* **Work to complete**
Exact copies are required of the lines from the line containing "- RoyalPurpleServingBowl [348 146 415 196]" through the final line of the listing, both included, and of no other lines.

* **Data block**

*-*-*

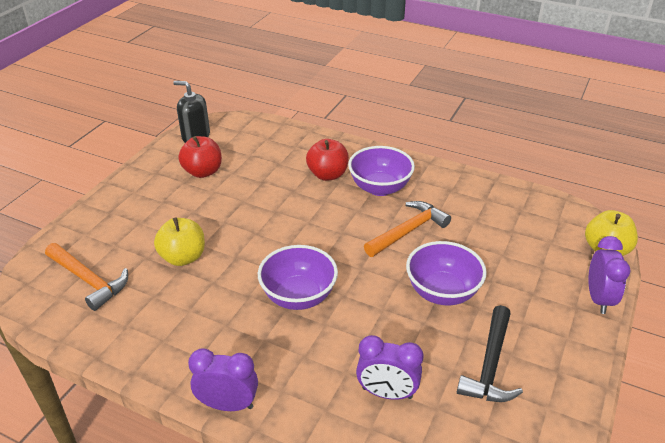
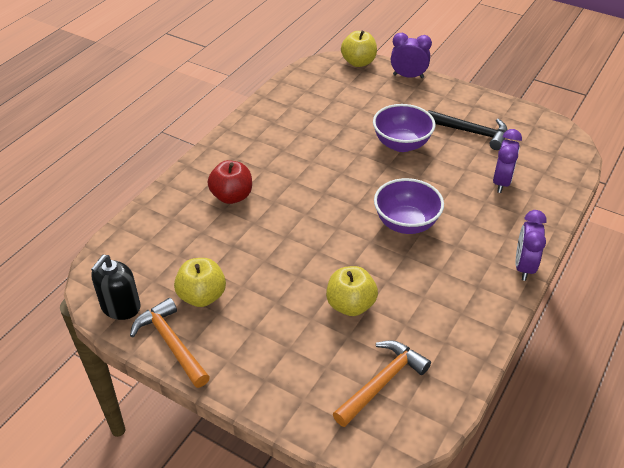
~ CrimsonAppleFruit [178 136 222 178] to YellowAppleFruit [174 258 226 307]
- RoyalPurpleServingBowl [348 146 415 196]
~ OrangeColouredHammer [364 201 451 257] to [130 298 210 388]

*-*-*

* **Result of this task**
- RoyalPurpleServingBowl [348 146 415 196]
~ OrangeColouredHammer [364 201 451 257] to [130 298 210 388]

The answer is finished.